■ **Assigned task**
Apart from the pictures, write out the records that follow exactly.

■ **Data listing**
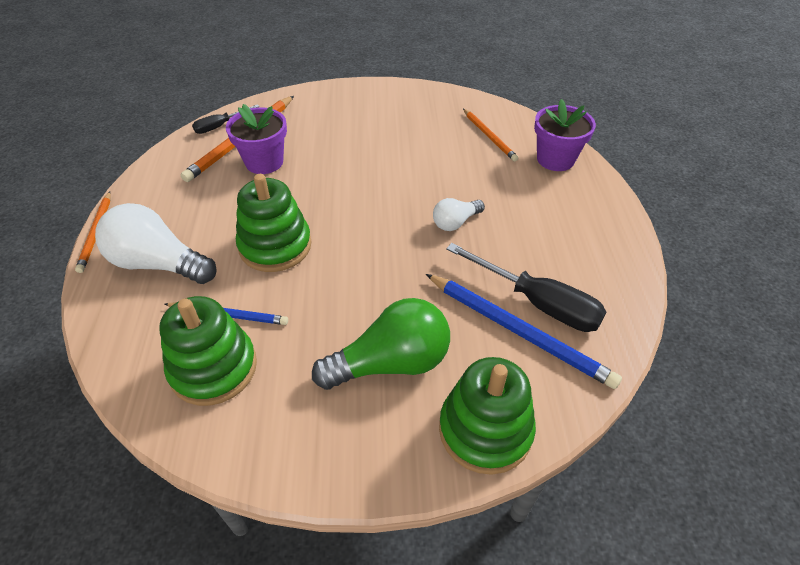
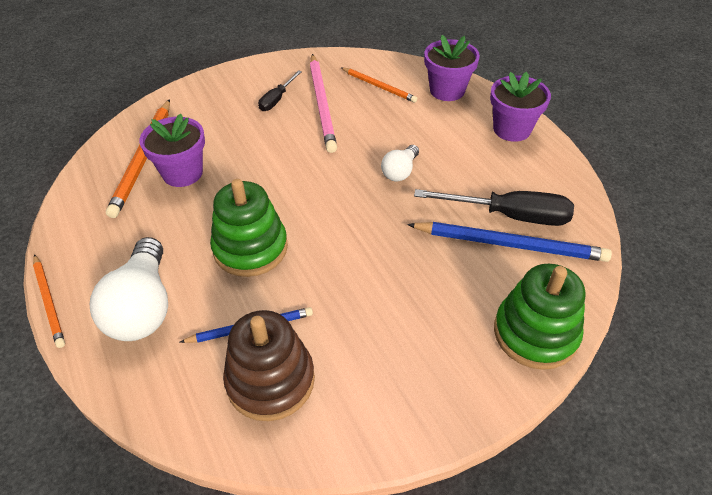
camera: 25 degrees left, 0 degrees up
(159, 263) = (143, 307): white light bulb -> white light bulb turned 90 degrees counterclockwise
(213, 368) = (270, 380): green stacking toy -> brown stacking toy
(220, 126) = (109, 151): black screwdriver -> black screwdriver (277, 99)
(391, 363) = (426, 311): green light bulb -> none
(424, 138) = (322, 104): none -> pink pencil
(599, 217) = (512, 129): none -> purple flower pot

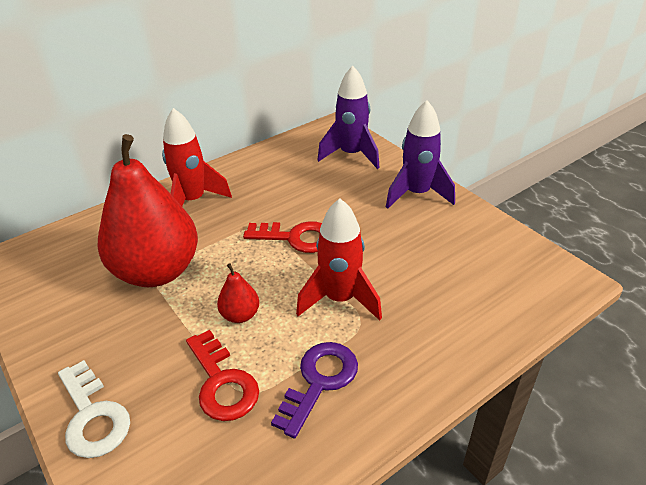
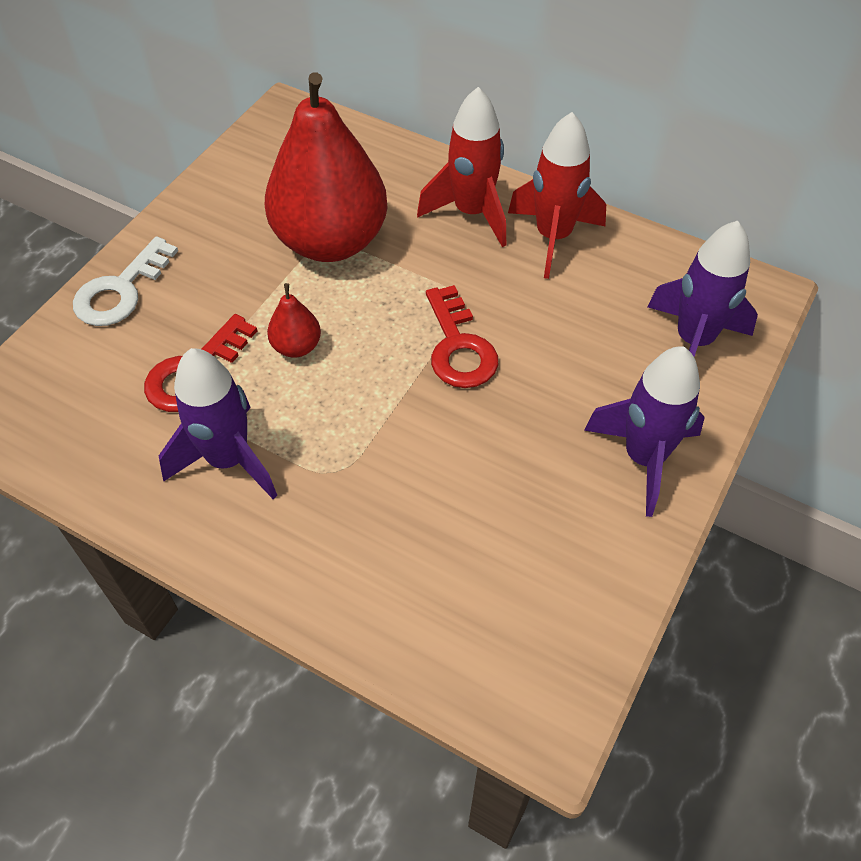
camera: 65 degrees right, 15 degrees up
(319, 381) = (228, 460): purple key -> purple rocket
(340, 299) = (367, 435): red rocket -> red rocket (553, 237)

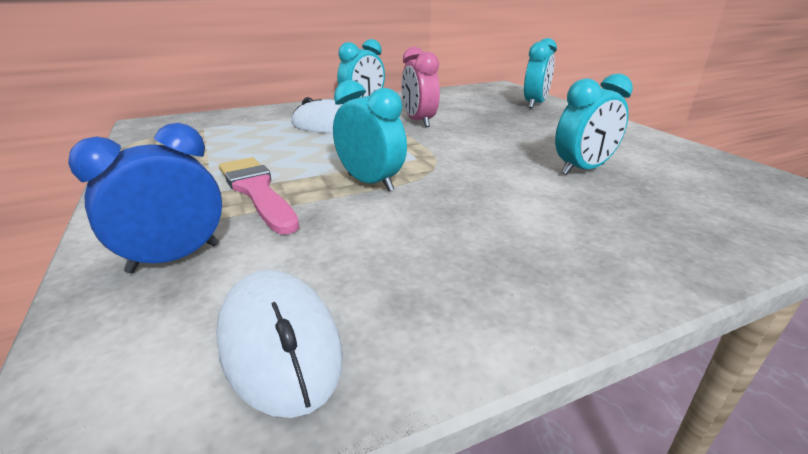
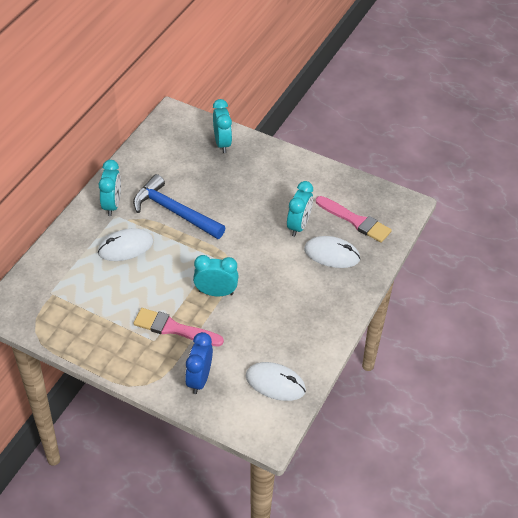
camera: 40 degrees left, 20 degrees up
(419, 121) = (174, 211): pink clock -> blue hammer
(625, 210) = (332, 254): none -> white mouse
(705, 192) = (355, 221): none -> pink brush

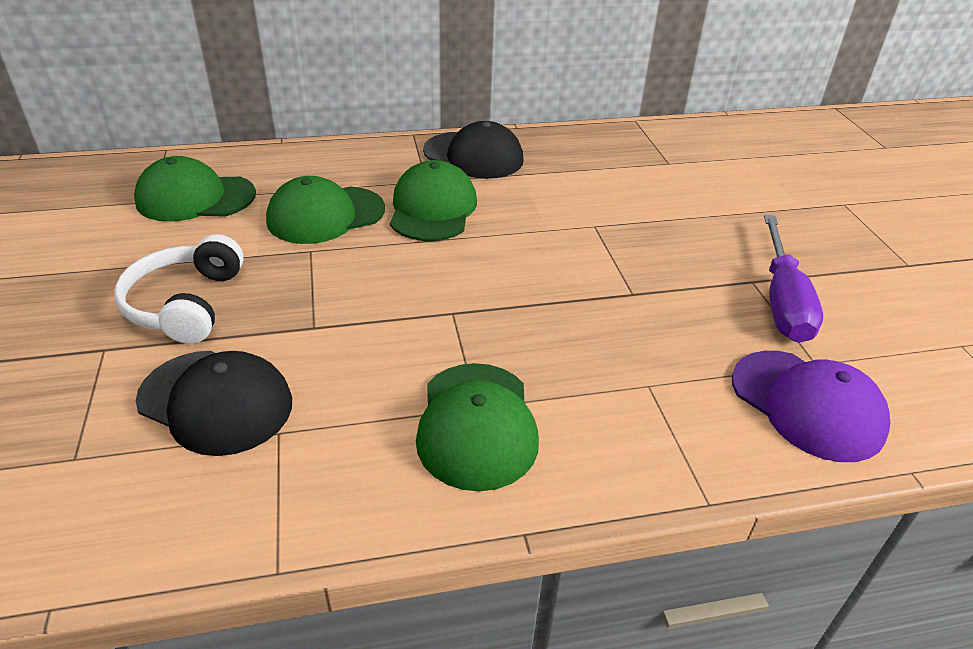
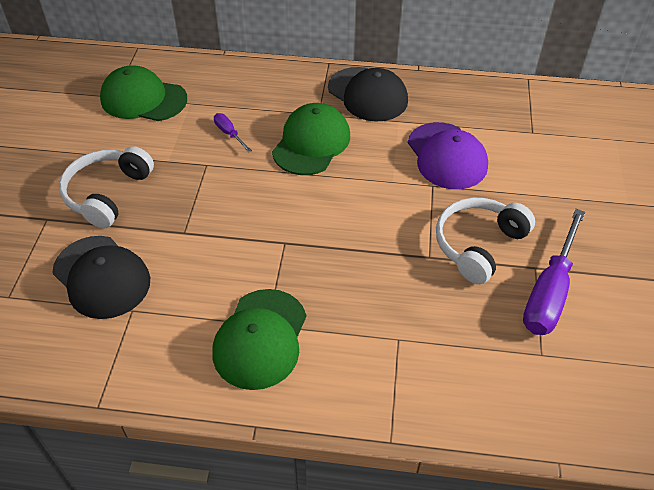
camera: 20 degrees right, 10 degrees up
(325, 215) = (229, 134): green cap -> purple screwdriver
(679, 272) = (478, 245): none -> white headphones
(807, 405) = (511, 387): purple cap -> purple cap (447, 156)

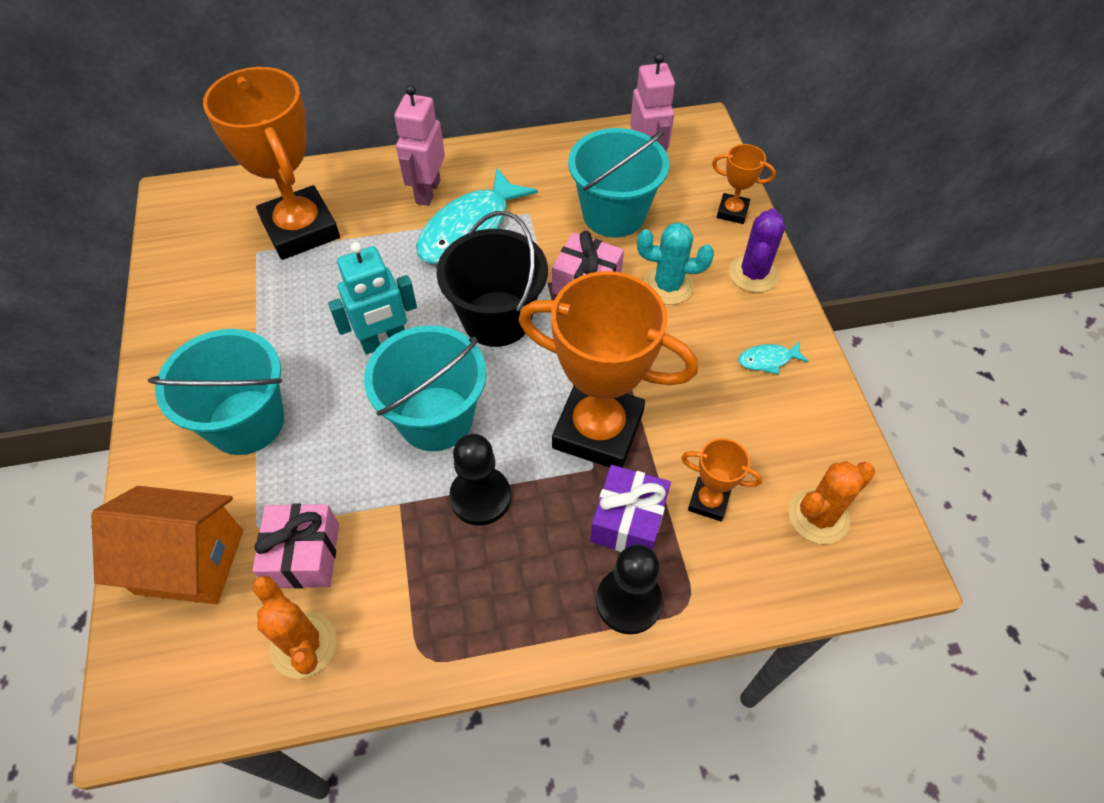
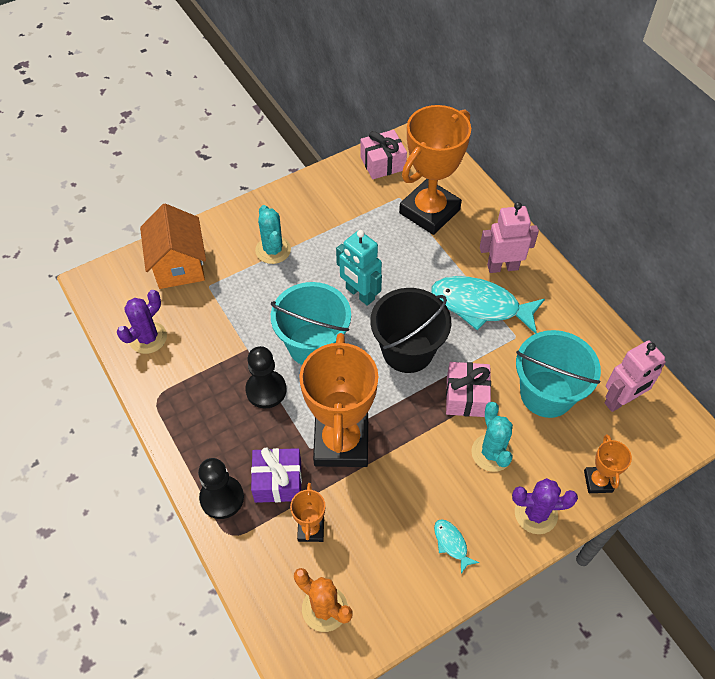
camera: 70 degrees right, 0 degrees up
(246, 422) = (273, 250): turquoise bucket -> turquoise cactus
(304, 555) = (199, 315): pink gift -> pink gift (382, 163)
(304, 645) = (148, 338): orange cactus -> purple cactus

■ **Completed exercise**
camera: 25 degrees left, 0 degrees up
(159, 263) = (143, 307): white light bulb -> white light bulb turned 90 degrees counterclockwise
(213, 368) = (270, 380): green stacking toy -> brown stacking toy
(220, 126) = (109, 151): black screwdriver -> black screwdriver (277, 99)
(391, 363) = (426, 311): green light bulb -> none
(424, 138) = (322, 104): none -> pink pencil
(599, 217) = (512, 129): none -> purple flower pot

camera: 65 degrees right, 15 degrees up
(319, 381) = (228, 460): purple key -> purple rocket
(340, 299) = (367, 435): red rocket -> red rocket (553, 237)

camera: 40 degrees left, 20 degrees up
(419, 121) = (174, 211): pink clock -> blue hammer
(625, 210) = (332, 254): none -> white mouse
(705, 192) = (355, 221): none -> pink brush

camera: 20 degrees right, 10 degrees up
(325, 215) = (229, 134): green cap -> purple screwdriver
(679, 272) = (478, 245): none -> white headphones
(807, 405) = (511, 387): purple cap -> purple cap (447, 156)

camera: 70 degrees right, 0 degrees up
(246, 422) = (273, 250): turquoise bucket -> turquoise cactus
(304, 555) = (199, 315): pink gift -> pink gift (382, 163)
(304, 645) = (148, 338): orange cactus -> purple cactus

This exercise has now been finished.